- _SUPPLIED RECORDS_:
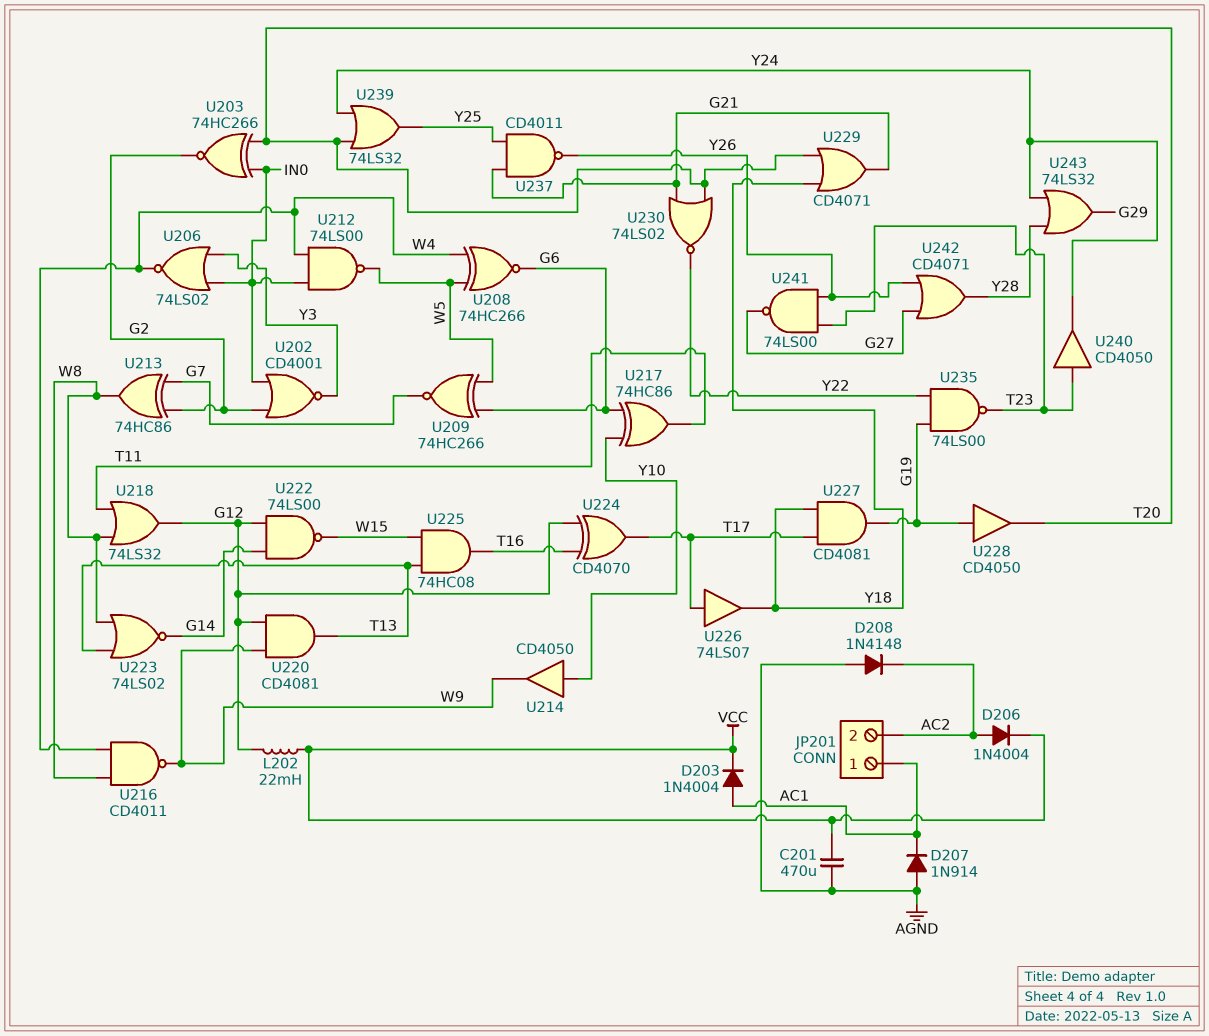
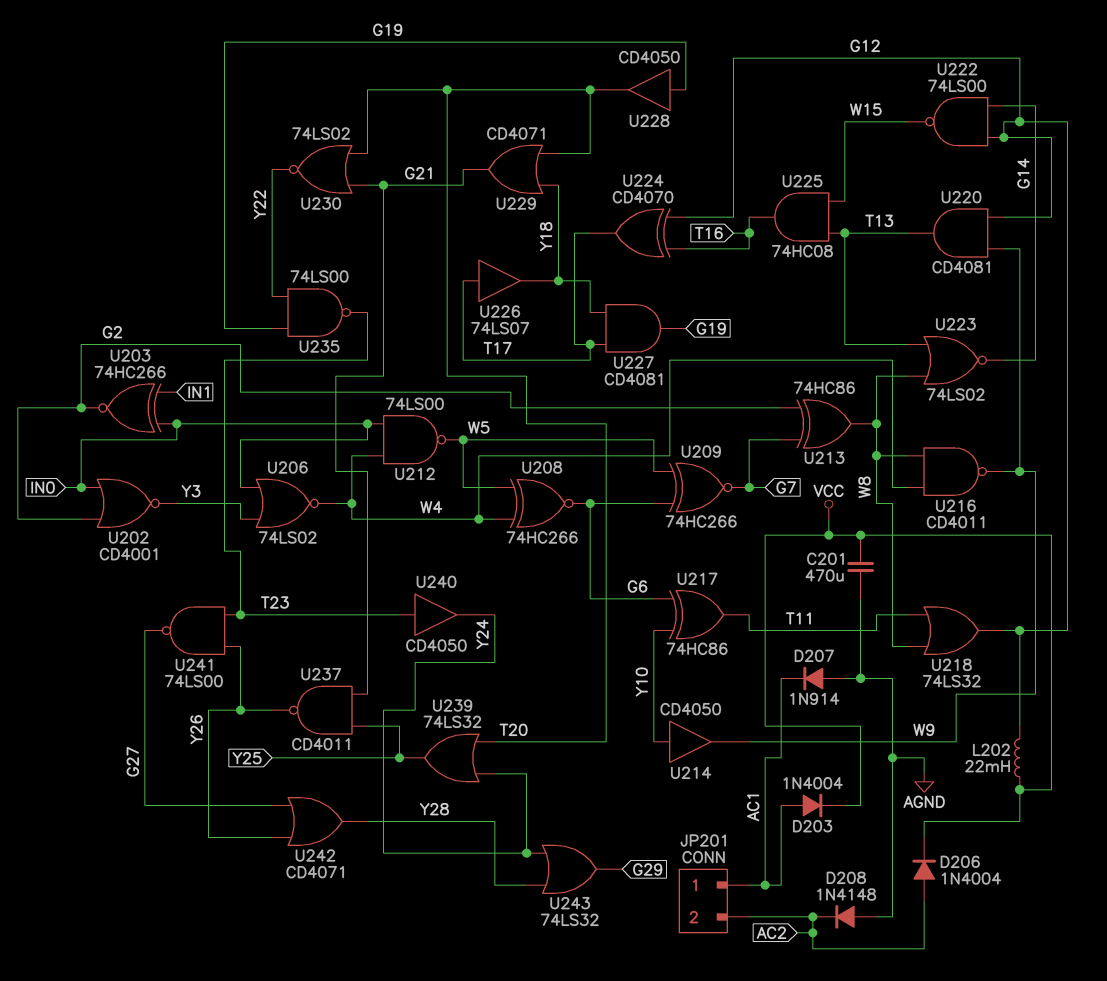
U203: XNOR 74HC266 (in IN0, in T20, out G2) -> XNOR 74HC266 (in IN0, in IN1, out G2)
* * *
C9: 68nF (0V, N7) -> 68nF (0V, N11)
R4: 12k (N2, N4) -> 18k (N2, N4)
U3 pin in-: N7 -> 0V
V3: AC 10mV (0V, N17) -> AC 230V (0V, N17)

- _TASK INSTRUCTIONS_: Above are records; repeat only the lines starting at the line with "C9: 68nF (0V, N7) -> 68nF (0V, N11)" and ending at the line with "V3: AC 10mV (0V, N17) -> AC 230V (0V, N17)", exactly as they appear, both included.

- _TASK SOLUTION_:
C9: 68nF (0V, N7) -> 68nF (0V, N11)
R4: 12k (N2, N4) -> 18k (N2, N4)
U3 pin in-: N7 -> 0V
V3: AC 10mV (0V, N17) -> AC 230V (0V, N17)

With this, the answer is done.